> _Task directions_
Your answer should be one number: how many lines of the data include the string "resized"?

> _Available records_
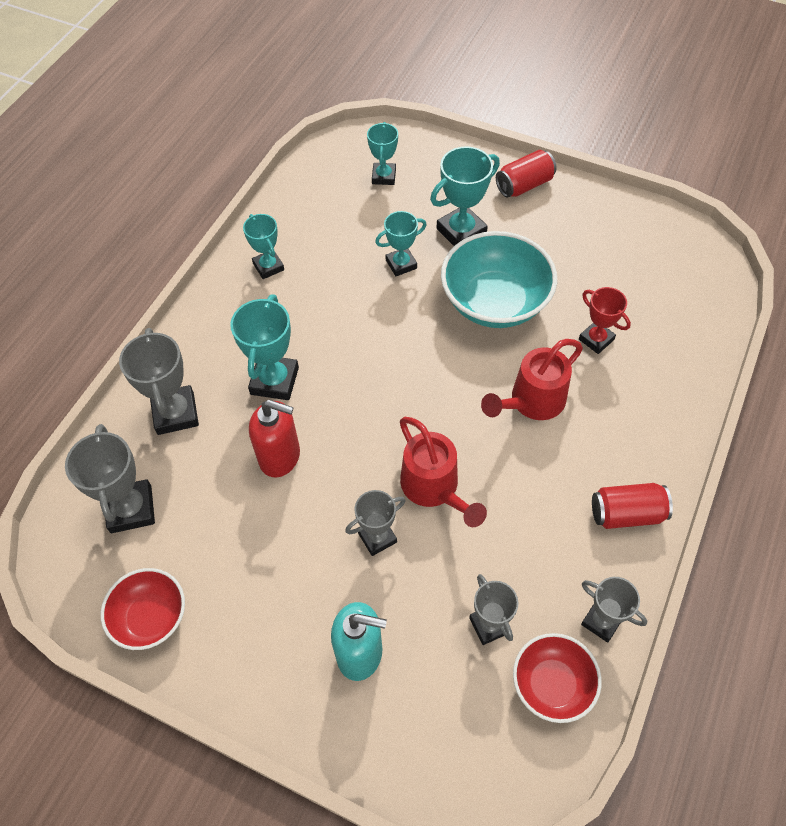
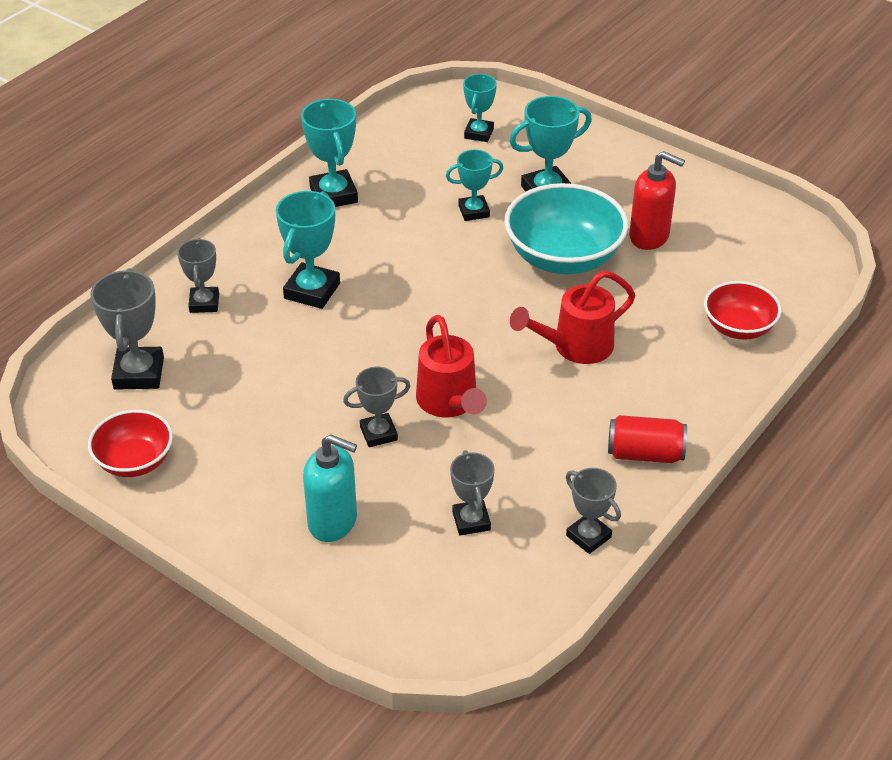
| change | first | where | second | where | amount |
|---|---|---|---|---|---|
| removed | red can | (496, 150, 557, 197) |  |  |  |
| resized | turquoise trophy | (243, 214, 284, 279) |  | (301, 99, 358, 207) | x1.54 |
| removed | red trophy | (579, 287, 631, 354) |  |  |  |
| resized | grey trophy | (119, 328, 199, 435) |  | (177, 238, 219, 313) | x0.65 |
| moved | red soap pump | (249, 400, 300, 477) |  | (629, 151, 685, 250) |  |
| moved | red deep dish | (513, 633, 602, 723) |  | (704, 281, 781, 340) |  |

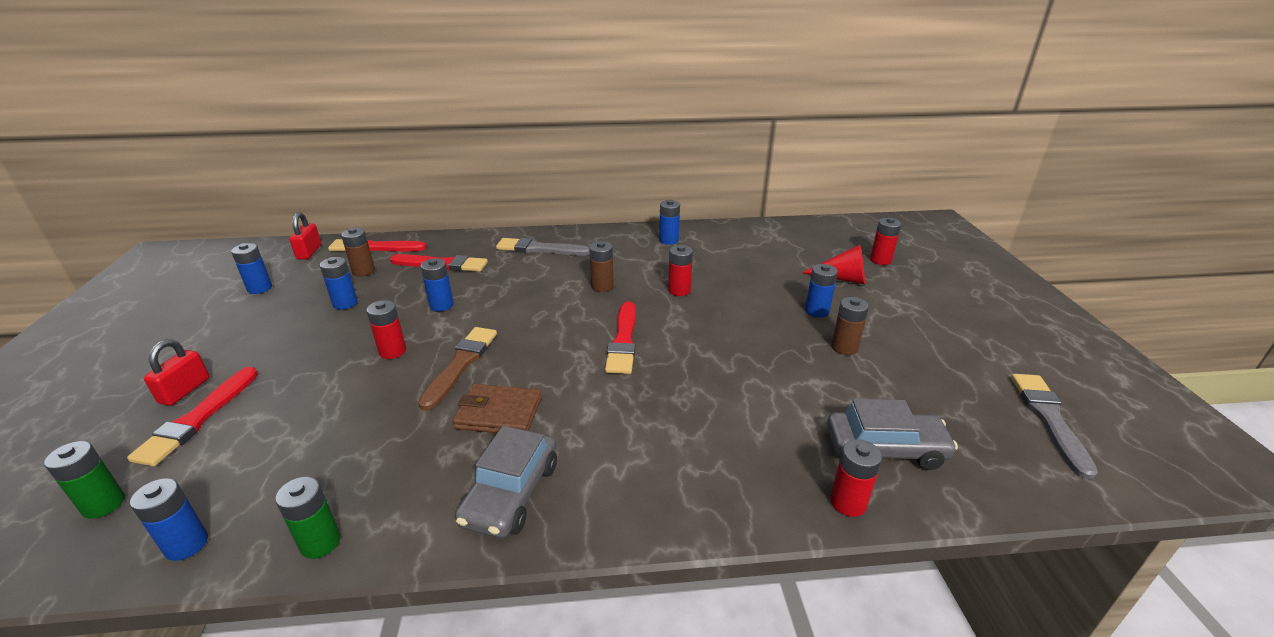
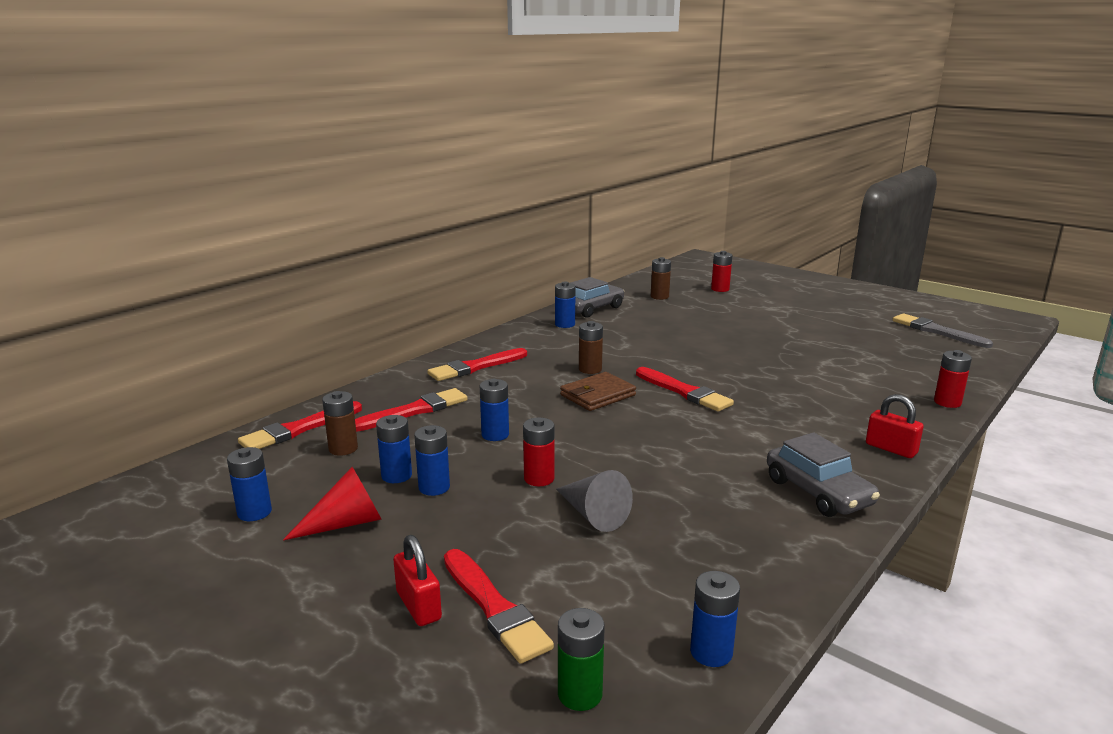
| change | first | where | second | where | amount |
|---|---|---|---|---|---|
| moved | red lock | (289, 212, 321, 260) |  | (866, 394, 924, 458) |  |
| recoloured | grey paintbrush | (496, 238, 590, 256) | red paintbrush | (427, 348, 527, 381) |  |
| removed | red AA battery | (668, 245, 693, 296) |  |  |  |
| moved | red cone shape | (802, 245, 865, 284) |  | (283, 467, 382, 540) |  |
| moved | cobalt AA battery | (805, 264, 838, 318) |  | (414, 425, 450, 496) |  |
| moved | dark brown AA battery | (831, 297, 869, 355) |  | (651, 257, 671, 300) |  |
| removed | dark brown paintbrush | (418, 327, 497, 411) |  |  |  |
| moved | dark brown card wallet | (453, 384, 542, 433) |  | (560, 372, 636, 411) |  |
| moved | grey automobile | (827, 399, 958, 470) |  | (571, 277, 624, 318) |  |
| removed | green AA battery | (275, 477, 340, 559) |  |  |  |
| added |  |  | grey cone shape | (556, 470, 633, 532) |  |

==

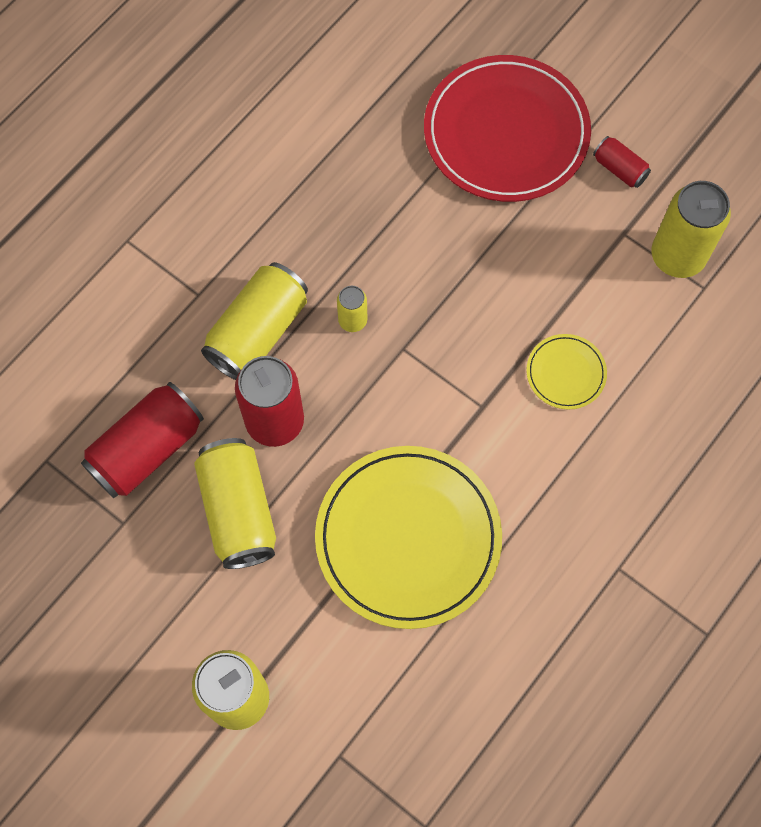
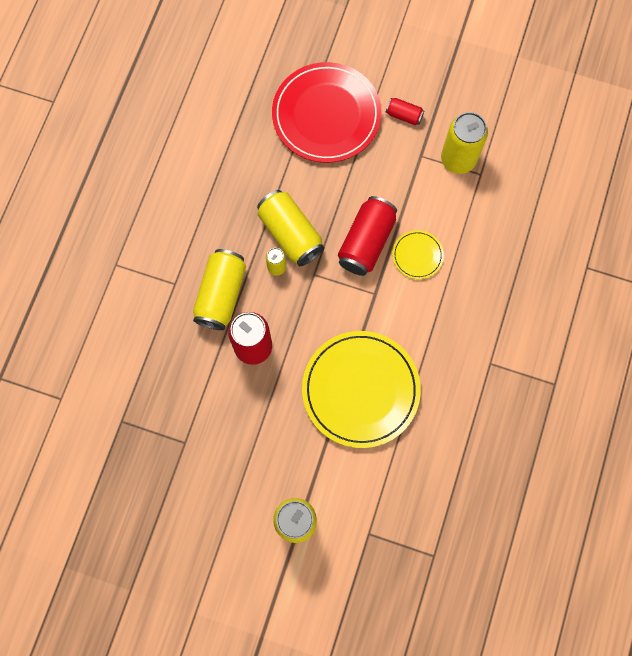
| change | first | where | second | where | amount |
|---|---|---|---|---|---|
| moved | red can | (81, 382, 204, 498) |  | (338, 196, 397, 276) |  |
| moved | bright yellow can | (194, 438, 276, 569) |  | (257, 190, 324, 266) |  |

==

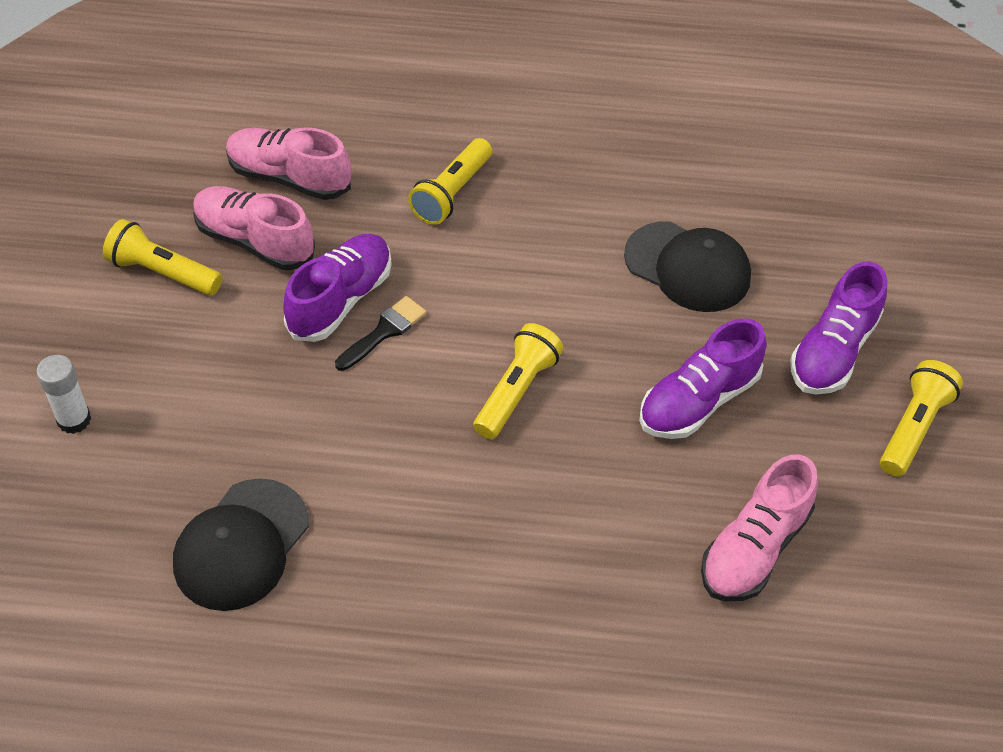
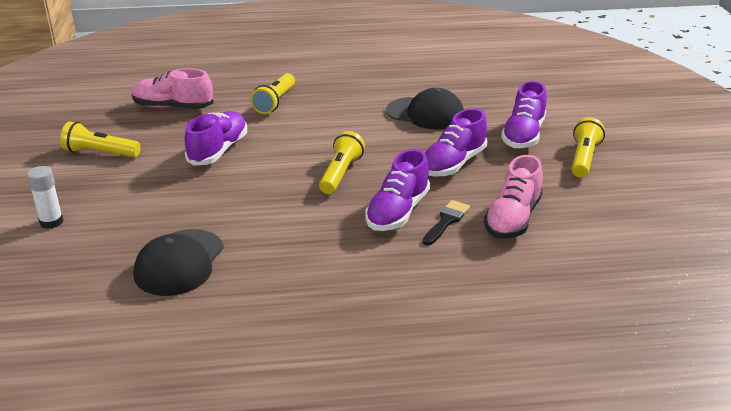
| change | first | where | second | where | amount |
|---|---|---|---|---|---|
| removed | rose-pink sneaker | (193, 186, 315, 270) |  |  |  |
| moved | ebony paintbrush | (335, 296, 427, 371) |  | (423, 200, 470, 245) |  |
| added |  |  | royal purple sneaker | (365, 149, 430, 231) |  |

> _Answer below_
2